§ ASSIGNED TASK
Produce as output only the lines below starting at the line with "The gumka do mazania/szary" and continuing through the line with "The myszka/turkusowy ended", each one exactly as written.

§ RECORDS TO USE
· · · ·

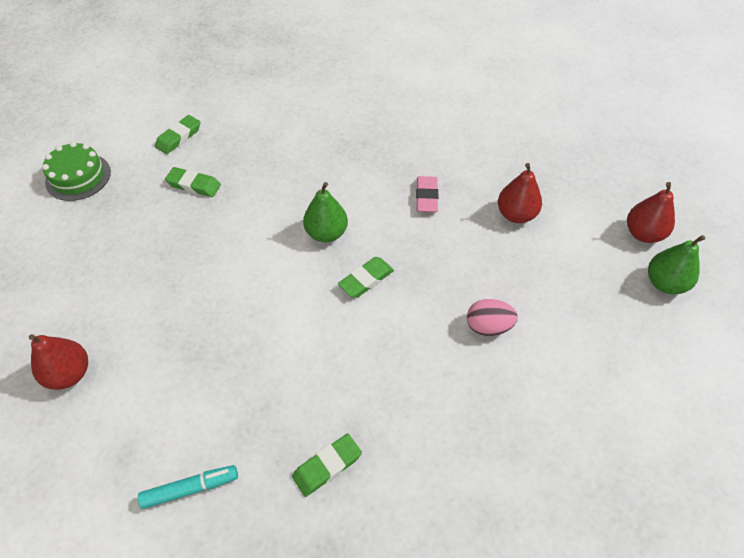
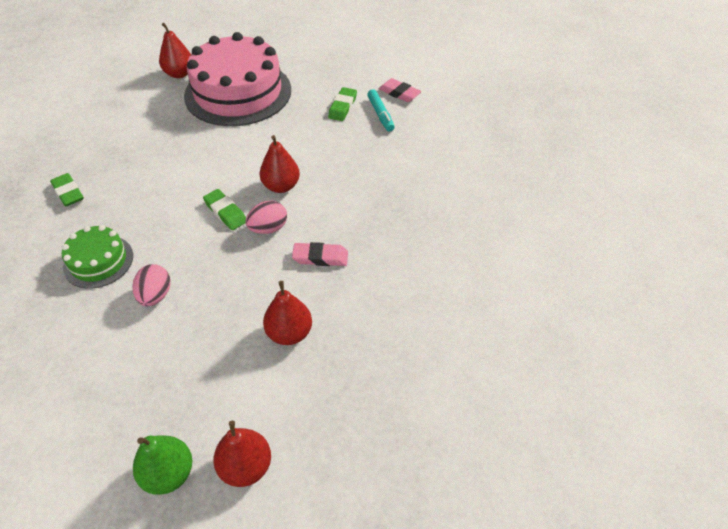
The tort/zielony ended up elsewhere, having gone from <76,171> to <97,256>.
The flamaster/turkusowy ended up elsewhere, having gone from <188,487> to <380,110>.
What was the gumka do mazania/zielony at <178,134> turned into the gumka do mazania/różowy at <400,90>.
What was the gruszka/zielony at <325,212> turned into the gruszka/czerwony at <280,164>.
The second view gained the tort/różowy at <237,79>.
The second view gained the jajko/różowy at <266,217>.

· · · ·

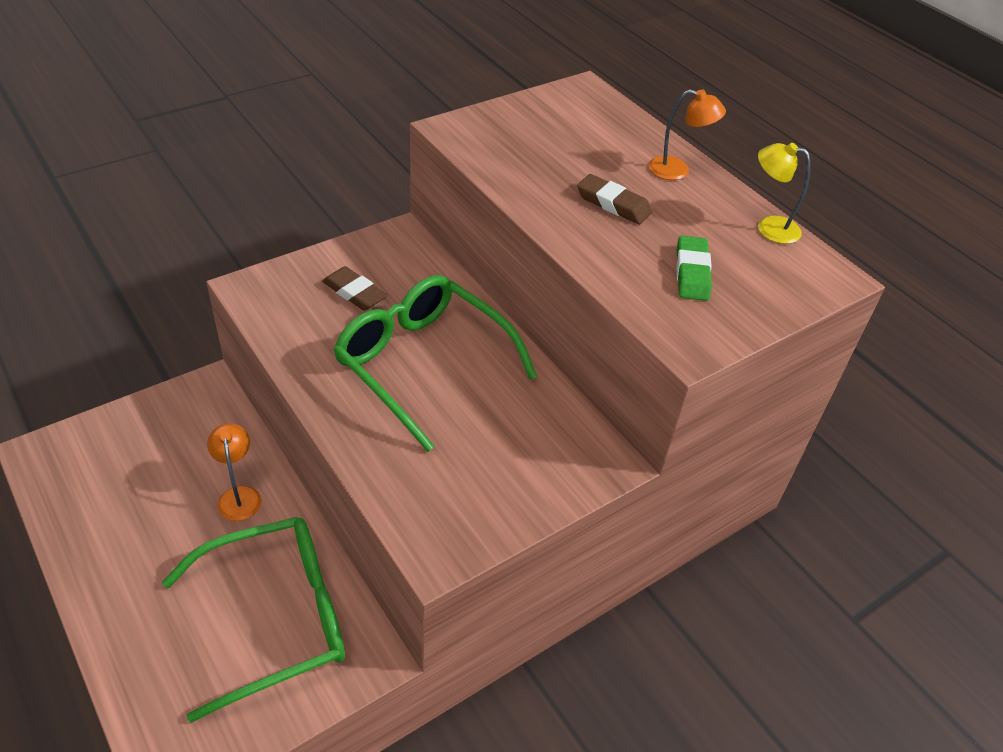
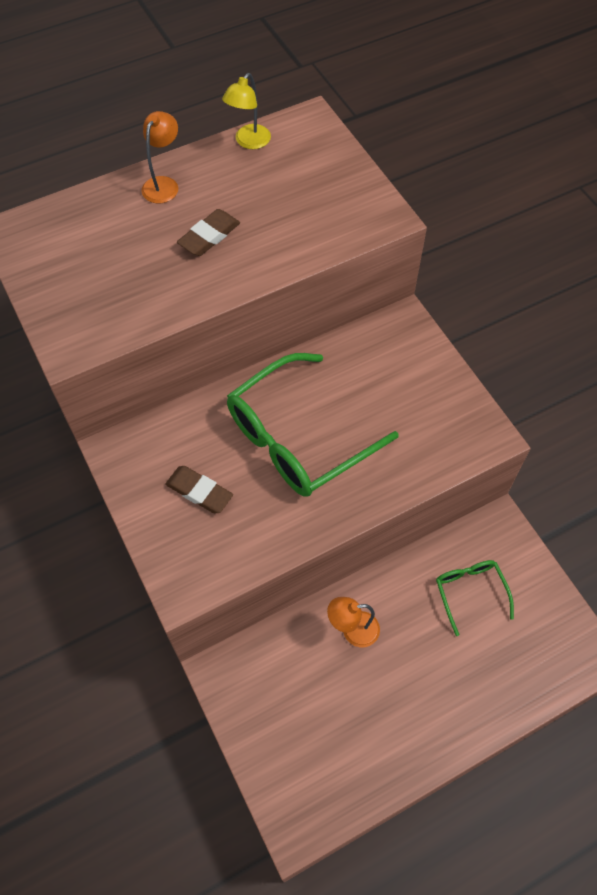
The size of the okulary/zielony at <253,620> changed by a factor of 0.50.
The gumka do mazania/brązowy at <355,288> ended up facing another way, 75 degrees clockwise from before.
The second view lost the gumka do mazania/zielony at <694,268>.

· · · ·

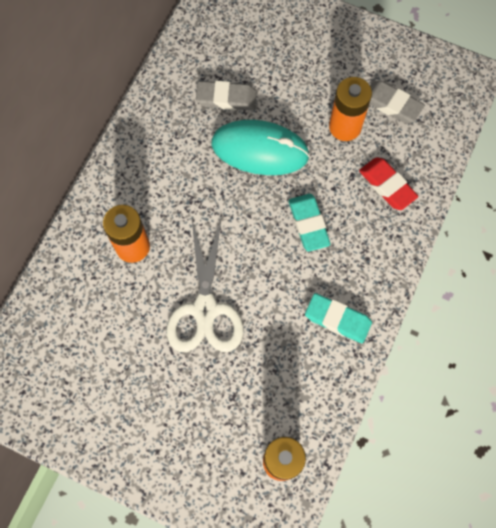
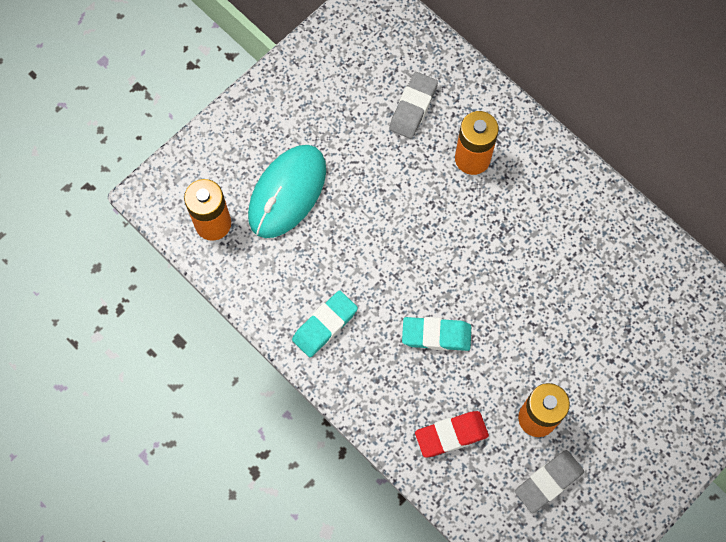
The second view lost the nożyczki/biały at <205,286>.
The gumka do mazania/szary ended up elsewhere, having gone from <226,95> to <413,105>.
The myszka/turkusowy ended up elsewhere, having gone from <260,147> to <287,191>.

· · · ·

§ YOUR RESPONSE
The gumka do mazania/szary ended up elsewhere, having gone from <226,95> to <413,105>.
The myszka/turkusowy ended up elsewhere, having gone from <260,147> to <287,191>.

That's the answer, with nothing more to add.